* [Task to complete]
Your output should be exactly the lines from the one containing "PIXELS2 pin DIN: D14 -> TX2" through the final line of the records, both included, with every picture left out.

* [Information shown]
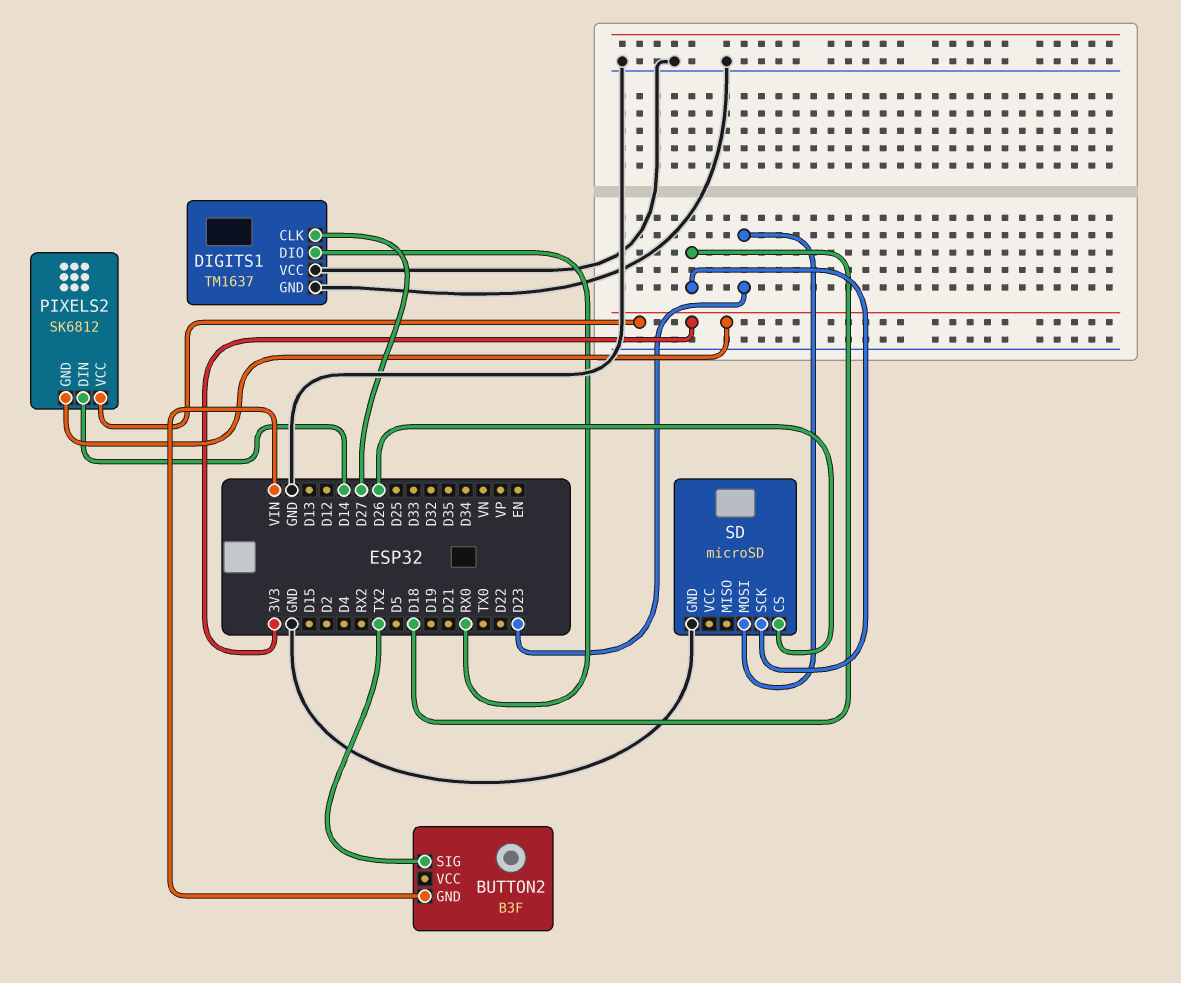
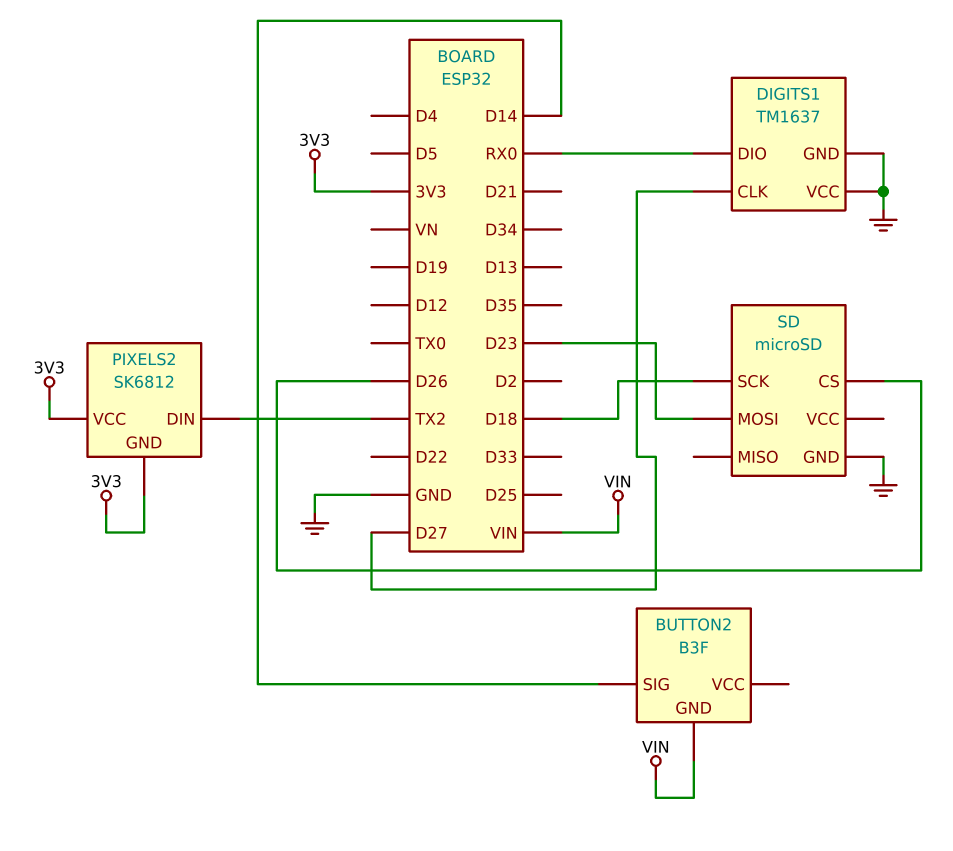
BUTTON2 pin SIG: TX2 -> D14
PIXELS2 pin DIN: D14 -> TX2

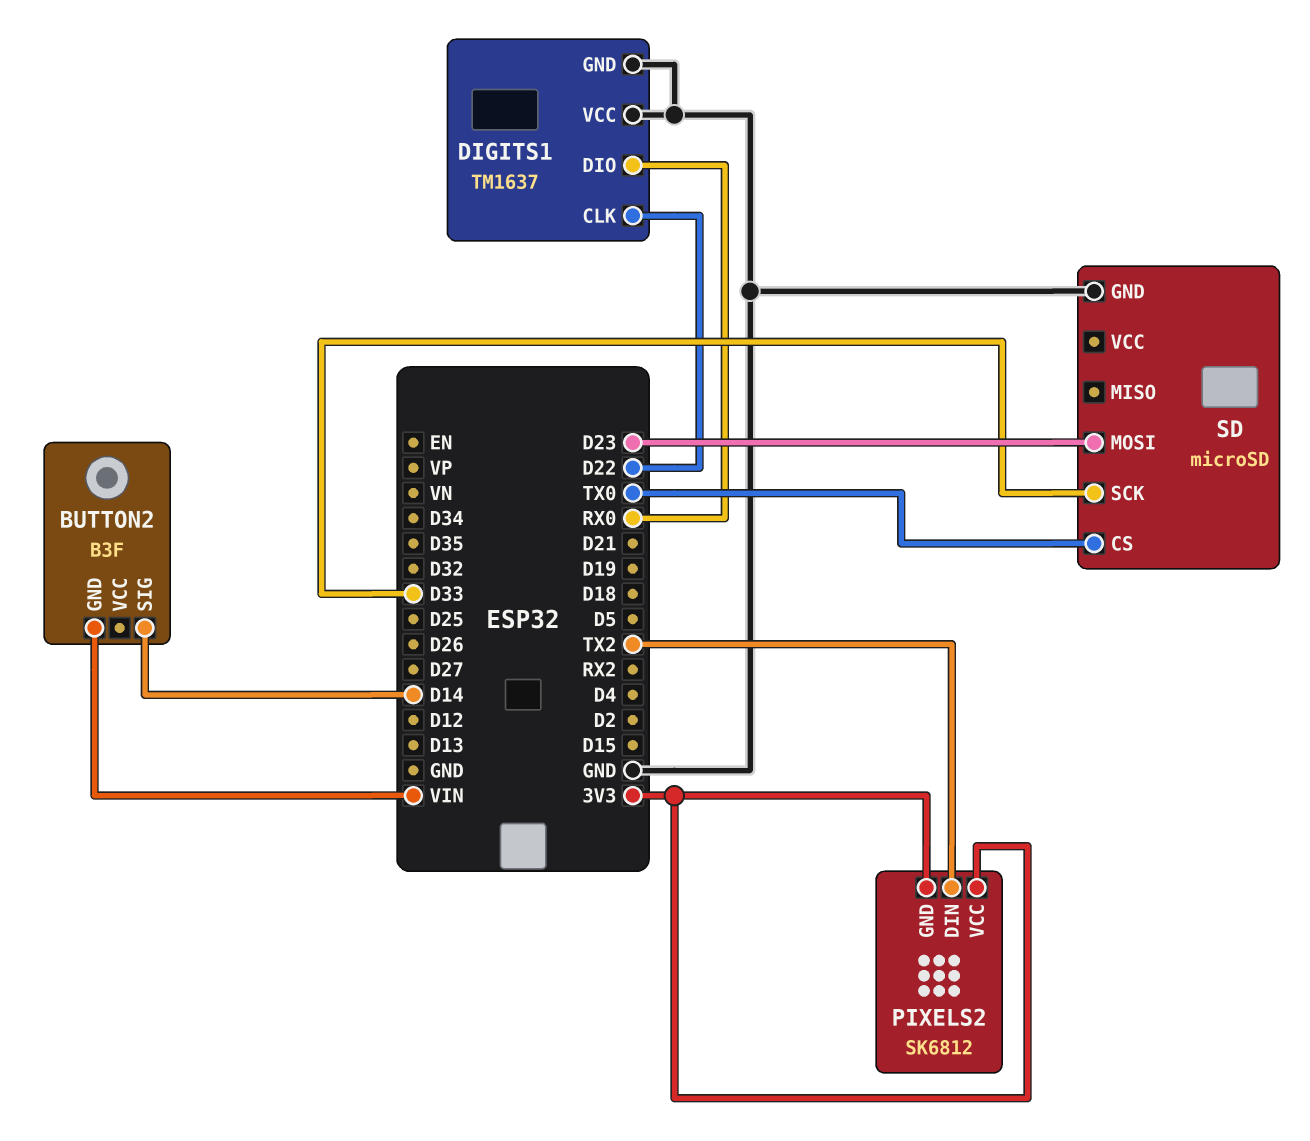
DIGITS1 pin CLK: D27 -> D22
SD pin CS: D26 -> TX0
SD pin SCK: D18 -> D33

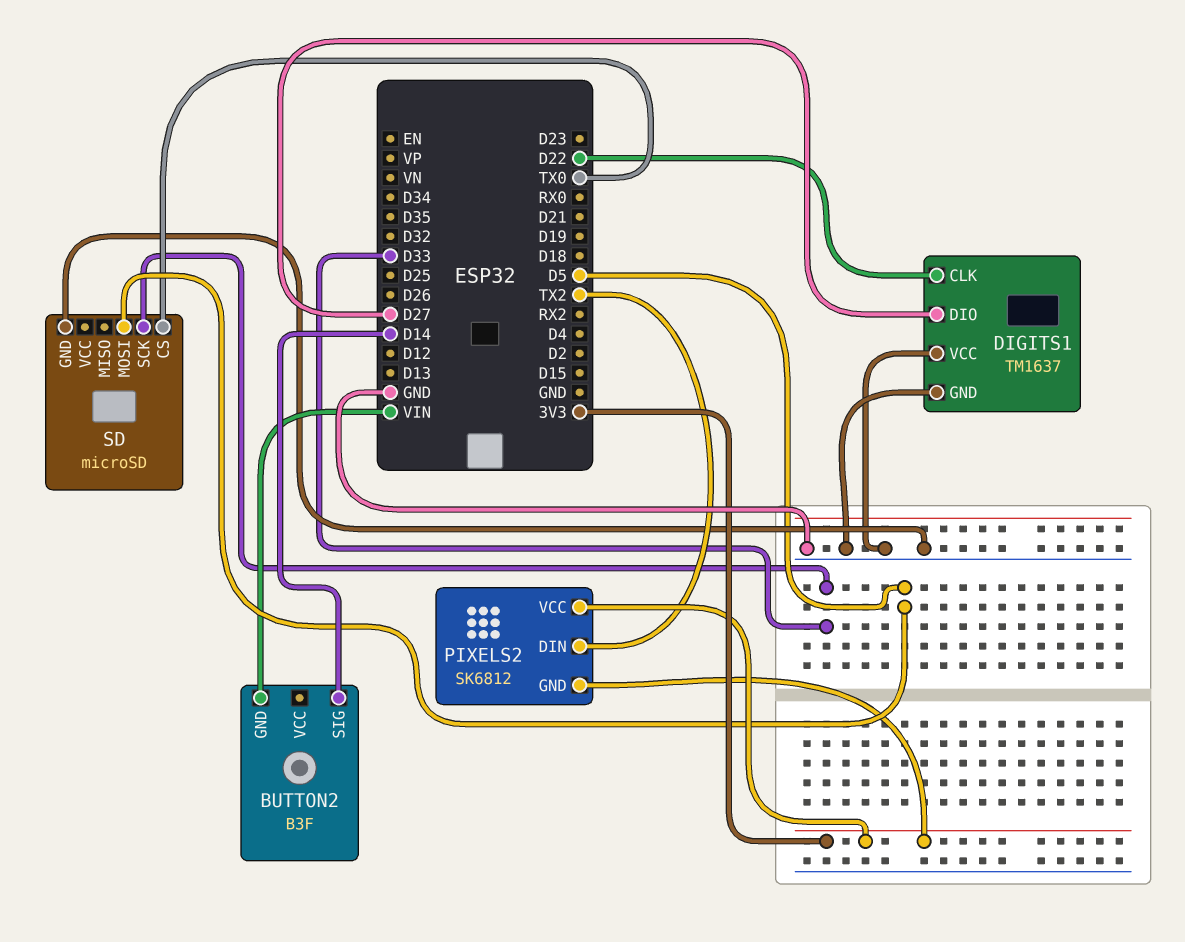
DIGITS1 pin DIO: RX0 -> D27
SD pin MOSI: D23 -> D5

* [Expected answer]
PIXELS2 pin DIN: D14 -> TX2

DIGITS1 pin CLK: D27 -> D22
SD pin CS: D26 -> TX0
SD pin SCK: D18 -> D33

DIGITS1 pin DIO: RX0 -> D27
SD pin MOSI: D23 -> D5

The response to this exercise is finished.